EXERCISE PROMPT
Below are entries; copy exactly, and only, the lines from the one containing "none -> brown round brick G11 level 1" through their final line, leaving out pictures.

Stored data
#####

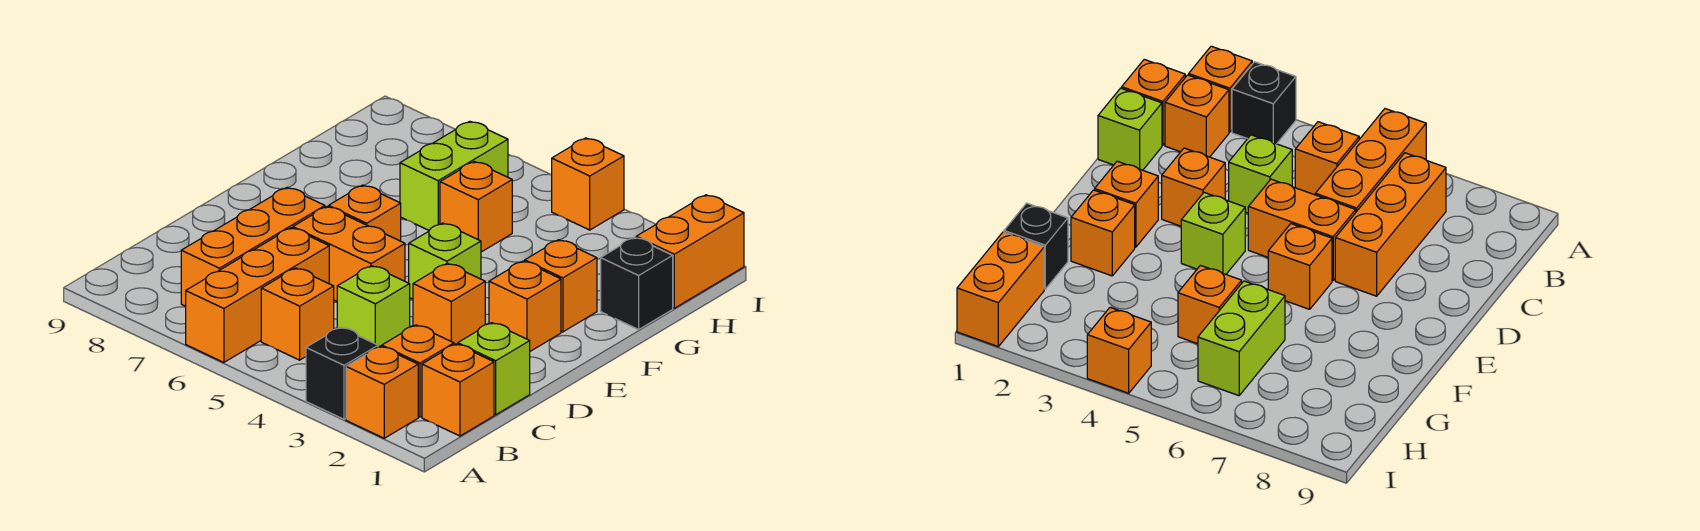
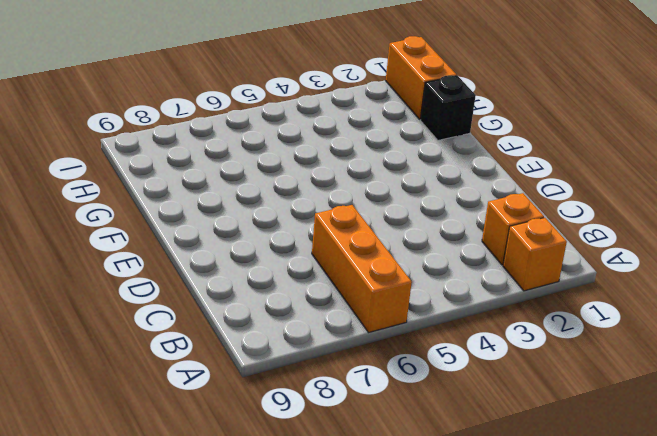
none -> black brick A3 level 1
none -> orange brick B1 level 1
none -> orange brick B5 level 1

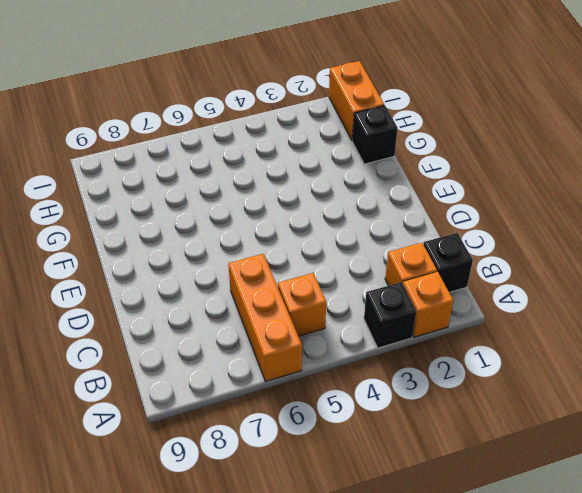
black brick B1 level 1 -> orange brick B1 level 1
none -> orange brick B7:D7 level 1
none -> lime brick C1 level 1
none -> lime brick C4 level 1

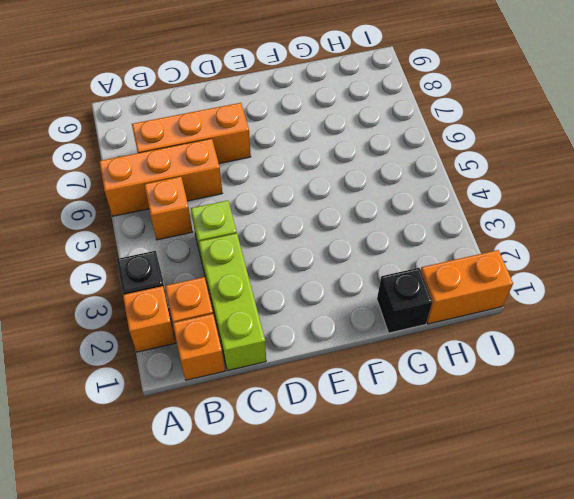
lime brick C1:C3 level 1 -> lime brick C1 level 1
none -> orange brick D3 level 1
none -> orange brick D5:D6 level 1
none -> orange brick E2 level 1

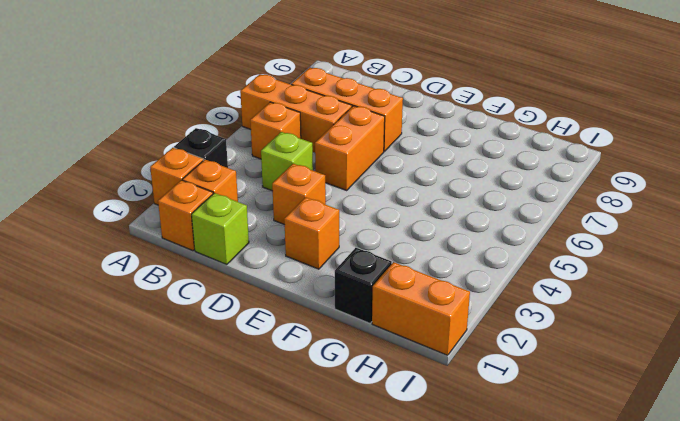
none -> lime brick E4 level 1
none -> orange brick E6 level 1
none -> orange brick F2 level 1

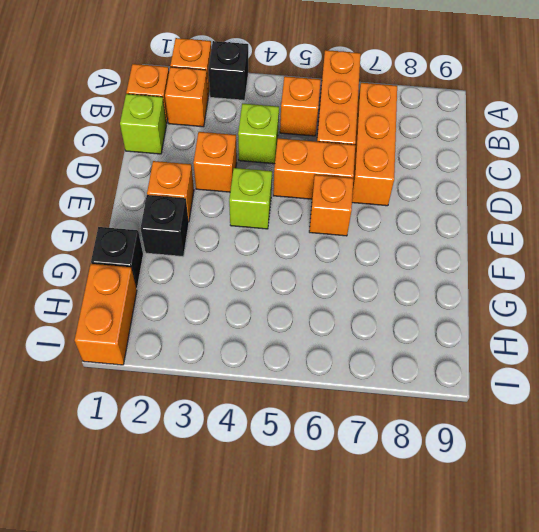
black brick F2 level 1 -> orange brick F2 level 1
none -> orange brick G5 level 1
none -> lime brick G6:H6 level 1
none -> orange brick I4 level 1

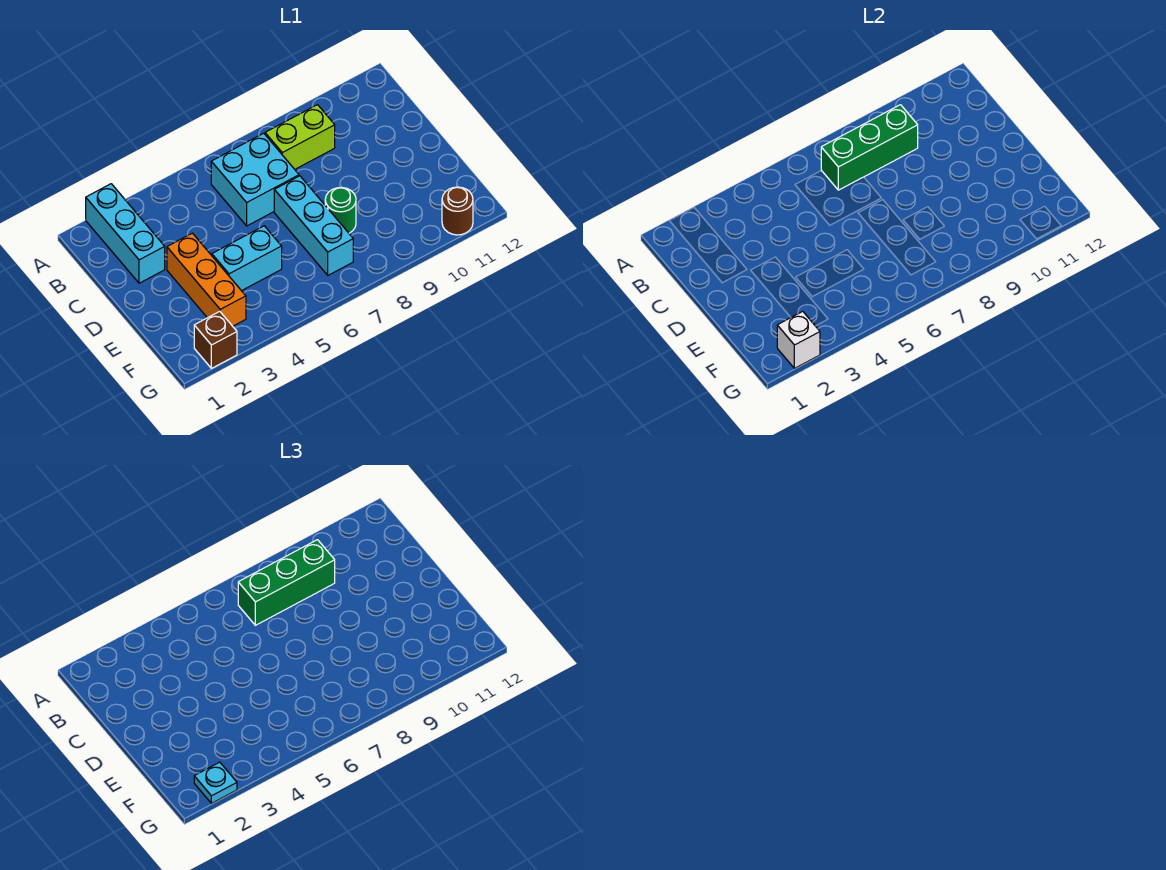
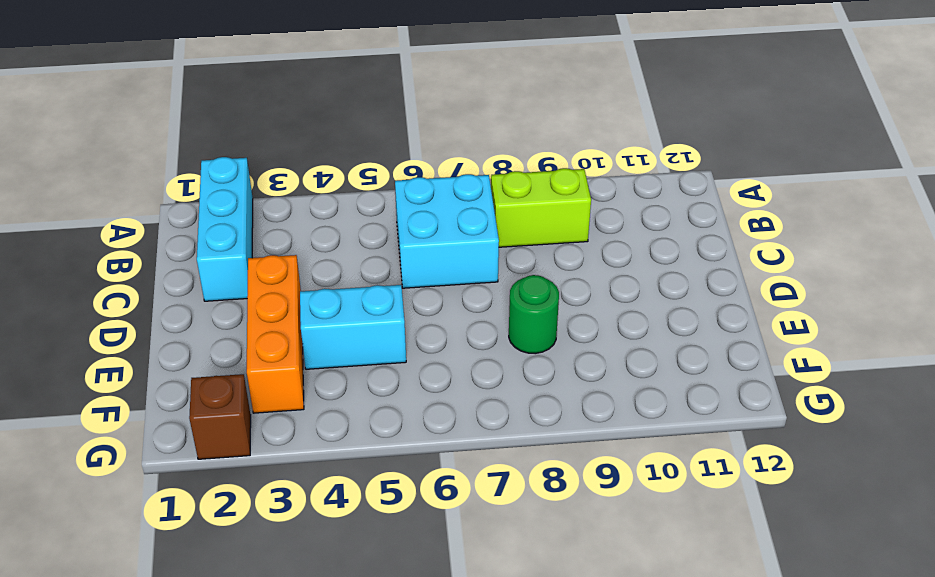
none -> cyan brick D7:F7 level 1
none -> brown round brick G11 level 1
none -> green brick B7:B9 level 2

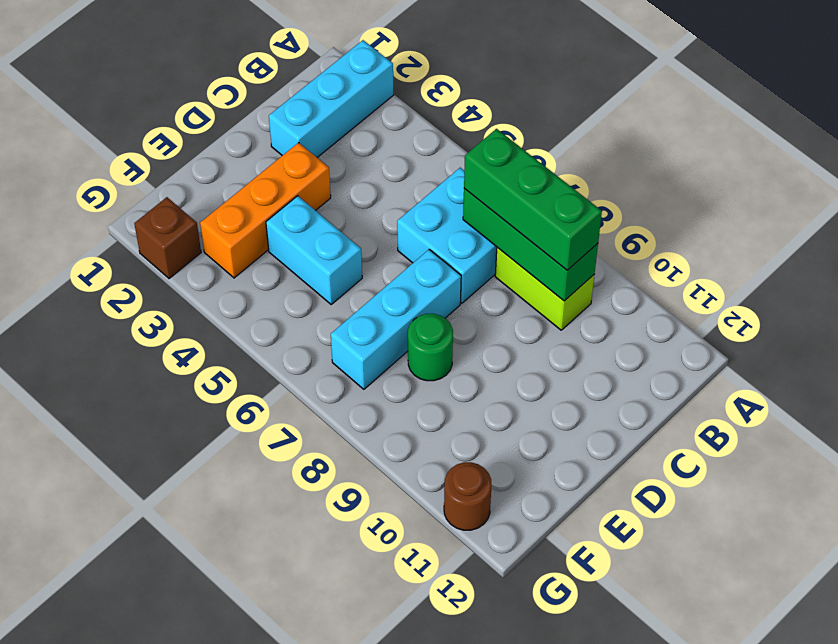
none -> white brick G2 level 2
none -> cyan plate G2 level 3

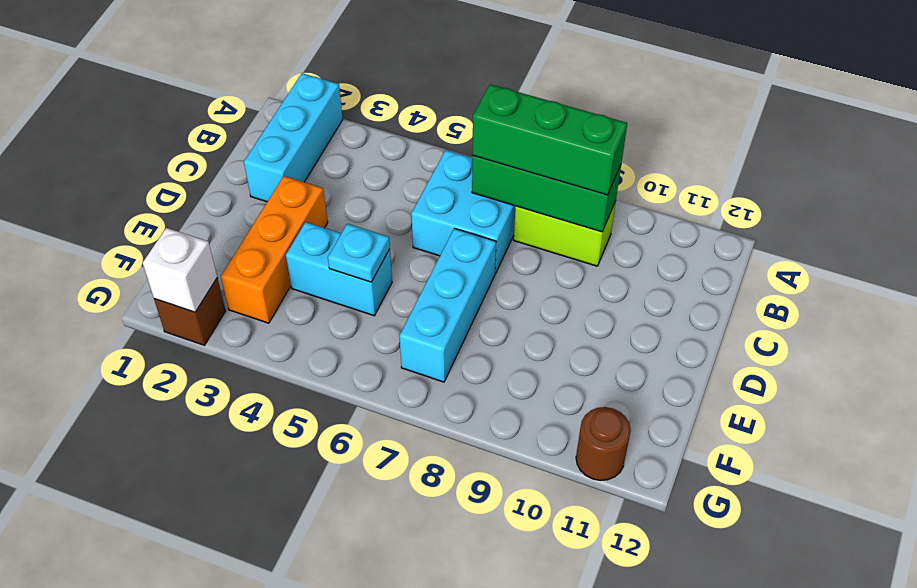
cyan plate E5 level 2 -> cyan plate G2 level 3
none -> green round brick E8 level 1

#####

RESULT OF THE TASK
none -> brown round brick G11 level 1
none -> green brick B7:B9 level 2

none -> white brick G2 level 2
none -> cyan plate G2 level 3

cyan plate E5 level 2 -> cyan plate G2 level 3
none -> green round brick E8 level 1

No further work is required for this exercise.